▶ Available data

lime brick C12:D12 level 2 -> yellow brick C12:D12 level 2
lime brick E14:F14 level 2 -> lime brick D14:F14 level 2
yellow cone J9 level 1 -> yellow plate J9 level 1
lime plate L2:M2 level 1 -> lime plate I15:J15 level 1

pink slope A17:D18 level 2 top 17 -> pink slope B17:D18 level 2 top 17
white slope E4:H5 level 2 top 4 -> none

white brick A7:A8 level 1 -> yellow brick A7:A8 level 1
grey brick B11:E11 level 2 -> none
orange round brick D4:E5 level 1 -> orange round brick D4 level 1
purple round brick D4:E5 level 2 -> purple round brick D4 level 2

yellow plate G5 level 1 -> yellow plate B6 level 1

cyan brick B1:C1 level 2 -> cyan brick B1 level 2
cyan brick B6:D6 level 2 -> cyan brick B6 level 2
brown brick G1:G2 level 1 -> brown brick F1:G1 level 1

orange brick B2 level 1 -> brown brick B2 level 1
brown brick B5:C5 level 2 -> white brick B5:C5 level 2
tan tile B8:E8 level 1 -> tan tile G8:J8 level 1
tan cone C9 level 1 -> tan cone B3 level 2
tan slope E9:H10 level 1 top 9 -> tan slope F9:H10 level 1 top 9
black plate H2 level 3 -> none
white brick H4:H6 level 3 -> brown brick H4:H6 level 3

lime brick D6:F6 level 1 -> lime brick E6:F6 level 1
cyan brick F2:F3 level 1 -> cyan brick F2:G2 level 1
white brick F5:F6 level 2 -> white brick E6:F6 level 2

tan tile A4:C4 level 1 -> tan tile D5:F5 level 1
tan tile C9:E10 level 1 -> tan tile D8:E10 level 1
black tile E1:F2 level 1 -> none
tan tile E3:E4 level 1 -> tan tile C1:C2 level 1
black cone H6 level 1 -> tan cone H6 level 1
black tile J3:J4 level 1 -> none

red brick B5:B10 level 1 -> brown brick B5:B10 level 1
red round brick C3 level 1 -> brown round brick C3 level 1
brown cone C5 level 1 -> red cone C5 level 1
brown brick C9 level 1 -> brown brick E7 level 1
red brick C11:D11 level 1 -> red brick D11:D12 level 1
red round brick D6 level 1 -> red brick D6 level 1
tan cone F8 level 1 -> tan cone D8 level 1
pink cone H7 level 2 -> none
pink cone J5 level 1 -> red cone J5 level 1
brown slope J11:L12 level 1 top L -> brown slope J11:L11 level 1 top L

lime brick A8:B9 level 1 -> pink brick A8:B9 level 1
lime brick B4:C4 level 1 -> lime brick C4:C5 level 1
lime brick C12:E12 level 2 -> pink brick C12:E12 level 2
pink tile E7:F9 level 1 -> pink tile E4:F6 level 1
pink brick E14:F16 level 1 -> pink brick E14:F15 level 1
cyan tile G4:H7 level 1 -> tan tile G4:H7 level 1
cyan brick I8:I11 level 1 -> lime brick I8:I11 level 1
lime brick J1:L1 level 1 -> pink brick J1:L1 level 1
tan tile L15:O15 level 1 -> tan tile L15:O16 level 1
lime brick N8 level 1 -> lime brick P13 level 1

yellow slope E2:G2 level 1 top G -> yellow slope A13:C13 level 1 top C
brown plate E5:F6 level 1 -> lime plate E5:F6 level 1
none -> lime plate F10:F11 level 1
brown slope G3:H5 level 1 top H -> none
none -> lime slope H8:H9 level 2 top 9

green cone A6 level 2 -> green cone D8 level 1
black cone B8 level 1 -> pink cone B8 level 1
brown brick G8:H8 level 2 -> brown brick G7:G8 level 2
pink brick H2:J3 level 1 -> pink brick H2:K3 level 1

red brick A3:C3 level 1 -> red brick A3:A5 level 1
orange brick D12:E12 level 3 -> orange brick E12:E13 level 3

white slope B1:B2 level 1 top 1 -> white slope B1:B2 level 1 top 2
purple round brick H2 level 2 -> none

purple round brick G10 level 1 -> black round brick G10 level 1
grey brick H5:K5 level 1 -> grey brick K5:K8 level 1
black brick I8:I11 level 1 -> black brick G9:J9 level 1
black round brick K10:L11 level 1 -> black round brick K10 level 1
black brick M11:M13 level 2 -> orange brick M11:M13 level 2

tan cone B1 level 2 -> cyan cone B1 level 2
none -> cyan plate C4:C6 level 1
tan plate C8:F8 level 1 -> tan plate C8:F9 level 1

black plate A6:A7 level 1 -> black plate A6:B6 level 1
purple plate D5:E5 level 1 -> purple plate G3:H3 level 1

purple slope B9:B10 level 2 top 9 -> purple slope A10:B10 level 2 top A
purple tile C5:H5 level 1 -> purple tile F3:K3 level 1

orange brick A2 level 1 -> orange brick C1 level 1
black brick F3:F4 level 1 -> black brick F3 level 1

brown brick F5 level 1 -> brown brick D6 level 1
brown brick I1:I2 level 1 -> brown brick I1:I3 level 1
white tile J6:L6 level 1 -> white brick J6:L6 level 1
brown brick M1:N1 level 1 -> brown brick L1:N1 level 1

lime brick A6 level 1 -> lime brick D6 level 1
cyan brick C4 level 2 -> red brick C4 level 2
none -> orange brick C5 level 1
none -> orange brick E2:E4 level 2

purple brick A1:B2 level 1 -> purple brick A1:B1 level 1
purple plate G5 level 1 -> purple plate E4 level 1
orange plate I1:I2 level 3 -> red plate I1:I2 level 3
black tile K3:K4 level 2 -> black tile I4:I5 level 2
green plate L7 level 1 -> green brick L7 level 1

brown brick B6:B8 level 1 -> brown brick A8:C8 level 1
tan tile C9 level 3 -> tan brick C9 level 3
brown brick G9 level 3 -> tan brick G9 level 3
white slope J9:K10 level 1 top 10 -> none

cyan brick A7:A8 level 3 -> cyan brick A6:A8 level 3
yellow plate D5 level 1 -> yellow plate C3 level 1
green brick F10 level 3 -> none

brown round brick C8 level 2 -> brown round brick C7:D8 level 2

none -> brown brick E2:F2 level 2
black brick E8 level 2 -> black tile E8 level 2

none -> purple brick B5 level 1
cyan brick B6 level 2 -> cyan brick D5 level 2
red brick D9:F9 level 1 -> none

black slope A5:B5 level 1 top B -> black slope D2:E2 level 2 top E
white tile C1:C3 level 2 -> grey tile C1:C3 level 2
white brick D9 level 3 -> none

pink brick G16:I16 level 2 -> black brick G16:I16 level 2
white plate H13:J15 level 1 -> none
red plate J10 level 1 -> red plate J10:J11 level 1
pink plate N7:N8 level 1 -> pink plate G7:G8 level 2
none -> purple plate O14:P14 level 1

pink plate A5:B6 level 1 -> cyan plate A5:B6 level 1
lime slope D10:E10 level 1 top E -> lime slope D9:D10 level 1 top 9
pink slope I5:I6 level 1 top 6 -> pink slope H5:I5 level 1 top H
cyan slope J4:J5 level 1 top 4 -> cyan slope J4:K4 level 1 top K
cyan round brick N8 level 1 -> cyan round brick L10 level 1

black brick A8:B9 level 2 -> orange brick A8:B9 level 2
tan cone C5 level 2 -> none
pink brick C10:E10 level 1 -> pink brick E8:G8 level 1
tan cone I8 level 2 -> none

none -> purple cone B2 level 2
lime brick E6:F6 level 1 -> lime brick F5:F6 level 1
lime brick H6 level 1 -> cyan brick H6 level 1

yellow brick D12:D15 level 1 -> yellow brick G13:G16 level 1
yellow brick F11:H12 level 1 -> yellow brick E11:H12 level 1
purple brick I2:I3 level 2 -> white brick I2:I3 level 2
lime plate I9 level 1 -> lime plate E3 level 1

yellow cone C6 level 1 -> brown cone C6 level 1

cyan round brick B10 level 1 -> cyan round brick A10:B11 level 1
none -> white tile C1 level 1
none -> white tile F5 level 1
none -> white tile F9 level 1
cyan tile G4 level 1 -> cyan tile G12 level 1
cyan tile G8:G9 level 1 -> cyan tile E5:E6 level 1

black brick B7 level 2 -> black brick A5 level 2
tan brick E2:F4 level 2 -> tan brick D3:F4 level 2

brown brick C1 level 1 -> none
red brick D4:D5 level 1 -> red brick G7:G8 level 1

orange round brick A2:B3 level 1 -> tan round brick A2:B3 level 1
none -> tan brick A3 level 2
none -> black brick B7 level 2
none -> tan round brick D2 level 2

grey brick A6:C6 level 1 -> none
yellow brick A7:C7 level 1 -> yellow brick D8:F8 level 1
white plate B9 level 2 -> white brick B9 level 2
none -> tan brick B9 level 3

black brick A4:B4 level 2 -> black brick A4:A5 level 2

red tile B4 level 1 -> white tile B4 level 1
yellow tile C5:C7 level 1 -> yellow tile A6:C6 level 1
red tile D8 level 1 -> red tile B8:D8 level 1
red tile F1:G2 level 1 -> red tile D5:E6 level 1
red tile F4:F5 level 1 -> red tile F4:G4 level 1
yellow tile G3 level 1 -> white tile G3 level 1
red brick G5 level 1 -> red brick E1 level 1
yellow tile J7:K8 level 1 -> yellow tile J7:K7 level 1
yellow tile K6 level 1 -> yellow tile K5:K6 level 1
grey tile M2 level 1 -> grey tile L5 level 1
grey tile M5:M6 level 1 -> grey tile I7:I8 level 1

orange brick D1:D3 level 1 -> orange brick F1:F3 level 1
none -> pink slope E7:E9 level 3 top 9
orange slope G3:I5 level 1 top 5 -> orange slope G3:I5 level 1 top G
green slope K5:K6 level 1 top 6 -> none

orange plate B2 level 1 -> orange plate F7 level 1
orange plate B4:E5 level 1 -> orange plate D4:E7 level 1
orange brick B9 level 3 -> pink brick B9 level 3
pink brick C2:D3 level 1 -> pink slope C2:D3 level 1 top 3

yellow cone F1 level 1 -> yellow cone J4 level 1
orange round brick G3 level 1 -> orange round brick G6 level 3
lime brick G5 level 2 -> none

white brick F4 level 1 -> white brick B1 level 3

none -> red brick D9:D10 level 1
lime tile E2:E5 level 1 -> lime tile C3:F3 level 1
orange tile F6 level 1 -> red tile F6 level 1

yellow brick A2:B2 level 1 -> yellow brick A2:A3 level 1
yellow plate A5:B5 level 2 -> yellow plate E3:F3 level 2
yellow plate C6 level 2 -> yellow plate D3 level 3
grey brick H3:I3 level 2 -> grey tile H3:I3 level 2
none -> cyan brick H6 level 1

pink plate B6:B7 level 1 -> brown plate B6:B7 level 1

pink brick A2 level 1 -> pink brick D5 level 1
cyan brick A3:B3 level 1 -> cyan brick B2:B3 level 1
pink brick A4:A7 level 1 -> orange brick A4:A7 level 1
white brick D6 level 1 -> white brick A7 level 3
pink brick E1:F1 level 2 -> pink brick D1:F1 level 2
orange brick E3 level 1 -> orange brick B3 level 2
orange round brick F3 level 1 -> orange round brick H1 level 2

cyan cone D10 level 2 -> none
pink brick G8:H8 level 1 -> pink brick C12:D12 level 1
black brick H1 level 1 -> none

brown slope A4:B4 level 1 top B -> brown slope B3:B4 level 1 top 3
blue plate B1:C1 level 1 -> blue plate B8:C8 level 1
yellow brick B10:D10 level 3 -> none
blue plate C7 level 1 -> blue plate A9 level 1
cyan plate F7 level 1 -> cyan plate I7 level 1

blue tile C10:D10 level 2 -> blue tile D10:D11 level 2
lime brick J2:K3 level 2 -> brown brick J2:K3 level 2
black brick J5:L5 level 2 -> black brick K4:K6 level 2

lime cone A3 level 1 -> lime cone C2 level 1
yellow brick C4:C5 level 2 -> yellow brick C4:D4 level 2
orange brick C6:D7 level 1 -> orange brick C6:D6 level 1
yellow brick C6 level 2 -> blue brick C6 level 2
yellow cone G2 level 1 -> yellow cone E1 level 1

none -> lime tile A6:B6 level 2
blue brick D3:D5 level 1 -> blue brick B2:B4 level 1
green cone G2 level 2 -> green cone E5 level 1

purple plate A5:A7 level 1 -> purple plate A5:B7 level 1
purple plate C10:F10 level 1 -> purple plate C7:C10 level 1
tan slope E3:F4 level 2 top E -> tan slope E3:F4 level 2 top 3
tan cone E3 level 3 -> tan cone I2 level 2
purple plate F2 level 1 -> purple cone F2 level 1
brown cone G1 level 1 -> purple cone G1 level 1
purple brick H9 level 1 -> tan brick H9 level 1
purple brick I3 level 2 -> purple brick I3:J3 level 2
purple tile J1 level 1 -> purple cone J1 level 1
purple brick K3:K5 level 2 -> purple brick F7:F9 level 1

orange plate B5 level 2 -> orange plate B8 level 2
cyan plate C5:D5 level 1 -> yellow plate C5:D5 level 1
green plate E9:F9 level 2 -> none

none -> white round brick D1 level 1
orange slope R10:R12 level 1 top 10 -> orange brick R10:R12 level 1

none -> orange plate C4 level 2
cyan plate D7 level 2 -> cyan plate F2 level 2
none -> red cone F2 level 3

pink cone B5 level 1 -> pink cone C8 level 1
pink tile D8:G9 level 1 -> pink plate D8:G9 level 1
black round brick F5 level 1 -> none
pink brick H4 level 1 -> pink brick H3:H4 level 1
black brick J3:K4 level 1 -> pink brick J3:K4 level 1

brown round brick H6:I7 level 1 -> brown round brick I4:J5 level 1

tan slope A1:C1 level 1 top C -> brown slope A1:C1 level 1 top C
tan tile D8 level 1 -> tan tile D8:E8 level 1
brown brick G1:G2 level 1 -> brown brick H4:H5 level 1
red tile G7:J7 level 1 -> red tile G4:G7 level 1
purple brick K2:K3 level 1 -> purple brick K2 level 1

▶ Try it
Scan the data above and copy each line containing the word "blue".

▶ Exercise solution
blue plate B1:C1 level 1 -> blue plate B8:C8 level 1
blue plate C7 level 1 -> blue plate A9 level 1
blue tile C10:D10 level 2 -> blue tile D10:D11 level 2
yellow brick C6 level 2 -> blue brick C6 level 2
blue brick D3:D5 level 1 -> blue brick B2:B4 level 1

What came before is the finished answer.